_Written exercise_
Rewrite the lines as a numbered list, skipping any blank lines, for the stretch from the start of the records through the line containing "orange rectangle at (509, 719): moved".
%%
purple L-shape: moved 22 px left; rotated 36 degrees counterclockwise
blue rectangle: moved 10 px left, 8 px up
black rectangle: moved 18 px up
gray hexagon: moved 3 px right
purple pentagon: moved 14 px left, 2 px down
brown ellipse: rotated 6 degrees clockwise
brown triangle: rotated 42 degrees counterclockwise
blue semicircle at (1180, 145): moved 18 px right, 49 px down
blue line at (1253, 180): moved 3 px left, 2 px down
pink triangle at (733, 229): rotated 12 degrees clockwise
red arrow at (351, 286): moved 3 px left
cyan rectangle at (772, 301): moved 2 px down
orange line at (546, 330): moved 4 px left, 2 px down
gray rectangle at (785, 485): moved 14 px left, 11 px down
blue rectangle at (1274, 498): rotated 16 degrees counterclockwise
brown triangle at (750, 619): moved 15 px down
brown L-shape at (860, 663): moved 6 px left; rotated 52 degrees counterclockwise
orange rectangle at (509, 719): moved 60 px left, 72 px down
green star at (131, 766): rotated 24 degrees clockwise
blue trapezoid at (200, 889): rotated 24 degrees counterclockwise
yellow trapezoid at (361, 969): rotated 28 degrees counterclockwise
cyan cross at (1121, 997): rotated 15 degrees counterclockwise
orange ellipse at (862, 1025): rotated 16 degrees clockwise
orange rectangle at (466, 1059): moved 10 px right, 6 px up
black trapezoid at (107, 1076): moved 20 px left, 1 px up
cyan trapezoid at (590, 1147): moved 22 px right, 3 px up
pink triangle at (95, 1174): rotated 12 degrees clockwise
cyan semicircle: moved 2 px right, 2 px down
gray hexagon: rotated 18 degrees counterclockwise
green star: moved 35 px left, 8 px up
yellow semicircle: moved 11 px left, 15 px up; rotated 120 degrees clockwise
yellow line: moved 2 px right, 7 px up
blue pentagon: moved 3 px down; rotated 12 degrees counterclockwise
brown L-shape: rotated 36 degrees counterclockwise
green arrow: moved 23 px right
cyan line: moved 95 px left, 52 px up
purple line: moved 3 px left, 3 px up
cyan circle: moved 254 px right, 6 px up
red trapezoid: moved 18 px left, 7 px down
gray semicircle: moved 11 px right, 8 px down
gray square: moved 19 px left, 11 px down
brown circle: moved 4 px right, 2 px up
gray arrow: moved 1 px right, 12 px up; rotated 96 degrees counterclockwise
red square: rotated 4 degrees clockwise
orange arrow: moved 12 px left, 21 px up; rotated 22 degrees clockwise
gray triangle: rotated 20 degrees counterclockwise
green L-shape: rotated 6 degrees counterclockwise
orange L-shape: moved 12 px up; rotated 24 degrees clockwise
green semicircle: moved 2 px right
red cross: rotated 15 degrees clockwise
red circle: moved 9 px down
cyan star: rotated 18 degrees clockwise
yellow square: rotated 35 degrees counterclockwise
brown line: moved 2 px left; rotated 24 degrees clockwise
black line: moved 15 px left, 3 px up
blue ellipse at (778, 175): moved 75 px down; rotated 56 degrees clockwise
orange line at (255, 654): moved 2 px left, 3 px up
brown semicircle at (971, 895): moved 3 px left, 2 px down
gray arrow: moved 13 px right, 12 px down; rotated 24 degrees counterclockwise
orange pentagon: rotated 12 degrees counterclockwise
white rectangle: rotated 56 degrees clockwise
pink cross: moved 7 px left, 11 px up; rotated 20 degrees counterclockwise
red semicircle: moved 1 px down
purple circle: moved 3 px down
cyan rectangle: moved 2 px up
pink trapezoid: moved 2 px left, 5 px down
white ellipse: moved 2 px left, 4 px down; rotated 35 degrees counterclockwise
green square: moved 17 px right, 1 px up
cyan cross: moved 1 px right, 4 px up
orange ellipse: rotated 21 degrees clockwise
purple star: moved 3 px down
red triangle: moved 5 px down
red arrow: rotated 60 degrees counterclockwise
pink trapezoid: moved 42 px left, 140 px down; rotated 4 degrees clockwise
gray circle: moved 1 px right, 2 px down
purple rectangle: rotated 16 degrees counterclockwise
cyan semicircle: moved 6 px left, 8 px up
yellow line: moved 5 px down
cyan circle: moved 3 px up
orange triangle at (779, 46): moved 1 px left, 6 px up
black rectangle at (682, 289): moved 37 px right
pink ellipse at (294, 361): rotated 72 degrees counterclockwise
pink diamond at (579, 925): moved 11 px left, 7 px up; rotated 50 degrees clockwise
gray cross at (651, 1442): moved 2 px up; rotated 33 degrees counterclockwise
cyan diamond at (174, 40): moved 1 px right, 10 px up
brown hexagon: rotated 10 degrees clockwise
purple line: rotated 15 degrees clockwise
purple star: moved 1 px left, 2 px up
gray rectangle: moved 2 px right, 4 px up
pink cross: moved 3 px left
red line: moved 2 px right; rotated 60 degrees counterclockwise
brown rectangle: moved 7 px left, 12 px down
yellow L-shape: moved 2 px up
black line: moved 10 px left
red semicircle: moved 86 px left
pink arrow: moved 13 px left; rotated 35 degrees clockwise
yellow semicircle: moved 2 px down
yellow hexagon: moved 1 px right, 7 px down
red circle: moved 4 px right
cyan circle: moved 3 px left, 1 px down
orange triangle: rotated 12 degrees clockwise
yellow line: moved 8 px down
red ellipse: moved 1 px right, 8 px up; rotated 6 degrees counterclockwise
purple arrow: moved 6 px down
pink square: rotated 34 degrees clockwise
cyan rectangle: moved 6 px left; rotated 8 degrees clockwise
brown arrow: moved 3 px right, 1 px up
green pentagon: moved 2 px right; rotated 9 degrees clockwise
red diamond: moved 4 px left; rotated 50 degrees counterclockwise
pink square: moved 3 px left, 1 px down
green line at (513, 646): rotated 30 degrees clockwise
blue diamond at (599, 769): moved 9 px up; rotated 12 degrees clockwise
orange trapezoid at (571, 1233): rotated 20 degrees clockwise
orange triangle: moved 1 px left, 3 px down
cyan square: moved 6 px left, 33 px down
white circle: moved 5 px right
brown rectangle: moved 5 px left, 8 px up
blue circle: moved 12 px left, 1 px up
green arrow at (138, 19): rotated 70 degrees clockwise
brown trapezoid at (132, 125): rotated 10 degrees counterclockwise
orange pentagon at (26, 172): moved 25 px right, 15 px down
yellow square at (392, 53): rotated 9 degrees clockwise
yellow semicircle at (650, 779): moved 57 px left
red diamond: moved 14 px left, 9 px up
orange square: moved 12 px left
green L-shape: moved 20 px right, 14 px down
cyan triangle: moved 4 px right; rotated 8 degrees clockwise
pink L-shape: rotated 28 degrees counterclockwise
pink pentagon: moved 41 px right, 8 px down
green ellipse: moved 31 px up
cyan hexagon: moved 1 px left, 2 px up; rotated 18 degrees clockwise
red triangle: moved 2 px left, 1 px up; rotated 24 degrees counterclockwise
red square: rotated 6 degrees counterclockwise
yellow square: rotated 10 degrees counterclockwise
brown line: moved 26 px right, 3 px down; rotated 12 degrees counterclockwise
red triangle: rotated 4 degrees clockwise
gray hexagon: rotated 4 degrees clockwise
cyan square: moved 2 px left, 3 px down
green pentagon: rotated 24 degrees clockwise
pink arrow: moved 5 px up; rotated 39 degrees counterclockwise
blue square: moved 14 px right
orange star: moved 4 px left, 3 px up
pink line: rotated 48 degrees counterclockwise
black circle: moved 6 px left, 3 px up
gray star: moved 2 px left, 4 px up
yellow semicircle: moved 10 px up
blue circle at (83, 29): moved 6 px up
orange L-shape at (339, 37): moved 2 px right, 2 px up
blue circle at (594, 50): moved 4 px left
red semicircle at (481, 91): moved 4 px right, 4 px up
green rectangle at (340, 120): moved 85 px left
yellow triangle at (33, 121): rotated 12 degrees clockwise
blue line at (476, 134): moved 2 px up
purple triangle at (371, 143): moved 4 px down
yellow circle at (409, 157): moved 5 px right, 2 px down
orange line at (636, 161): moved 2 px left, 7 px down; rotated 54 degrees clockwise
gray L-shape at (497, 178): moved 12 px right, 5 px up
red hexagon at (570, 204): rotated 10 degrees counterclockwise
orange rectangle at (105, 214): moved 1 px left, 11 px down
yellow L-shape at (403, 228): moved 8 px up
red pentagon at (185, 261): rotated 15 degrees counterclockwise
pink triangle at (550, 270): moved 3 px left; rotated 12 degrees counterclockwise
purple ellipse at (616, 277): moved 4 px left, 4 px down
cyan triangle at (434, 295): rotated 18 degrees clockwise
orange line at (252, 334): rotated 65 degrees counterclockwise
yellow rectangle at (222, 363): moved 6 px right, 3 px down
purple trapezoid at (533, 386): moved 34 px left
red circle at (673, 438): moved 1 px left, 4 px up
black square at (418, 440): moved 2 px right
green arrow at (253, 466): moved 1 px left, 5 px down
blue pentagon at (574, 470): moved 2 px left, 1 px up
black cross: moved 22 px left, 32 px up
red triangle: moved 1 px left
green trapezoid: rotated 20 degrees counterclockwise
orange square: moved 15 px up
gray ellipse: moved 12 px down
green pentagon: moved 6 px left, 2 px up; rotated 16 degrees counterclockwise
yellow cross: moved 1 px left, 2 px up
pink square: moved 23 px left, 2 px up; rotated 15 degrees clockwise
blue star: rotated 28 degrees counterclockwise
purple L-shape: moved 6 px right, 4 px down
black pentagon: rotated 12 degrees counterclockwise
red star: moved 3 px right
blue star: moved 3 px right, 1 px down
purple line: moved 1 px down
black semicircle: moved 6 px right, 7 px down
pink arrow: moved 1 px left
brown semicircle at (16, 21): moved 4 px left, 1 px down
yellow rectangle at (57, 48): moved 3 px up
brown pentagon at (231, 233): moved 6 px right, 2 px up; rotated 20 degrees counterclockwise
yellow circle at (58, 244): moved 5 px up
%%
_Response below_
1. purple L-shape: moved 22 px left; rotated 36 degrees counterclockwise
2. blue rectangle: moved 10 px left, 8 px up
3. black rectangle: moved 18 px up
4. gray hexagon: moved 3 px right
5. purple pentagon: moved 14 px left, 2 px down
6. brown ellipse: rotated 6 degrees clockwise
7. brown triangle: rotated 42 degrees counterclockwise
8. blue semicircle at (1180, 145): moved 18 px right, 49 px down
9. blue line at (1253, 180): moved 3 px left, 2 px down
10. pink triangle at (733, 229): rotated 12 degrees clockwise
11. red arrow at (351, 286): moved 3 px left
12. cyan rectangle at (772, 301): moved 2 px down
13. orange line at (546, 330): moved 4 px left, 2 px down
14. gray rectangle at (785, 485): moved 14 px left, 11 px down
15. blue rectangle at (1274, 498): rotated 16 degrees counterclockwise
16. brown triangle at (750, 619): moved 15 px down
17. brown L-shape at (860, 663): moved 6 px left; rotated 52 degrees counterclockwise
18. orange rectangle at (509, 719): moved 60 px left, 72 px down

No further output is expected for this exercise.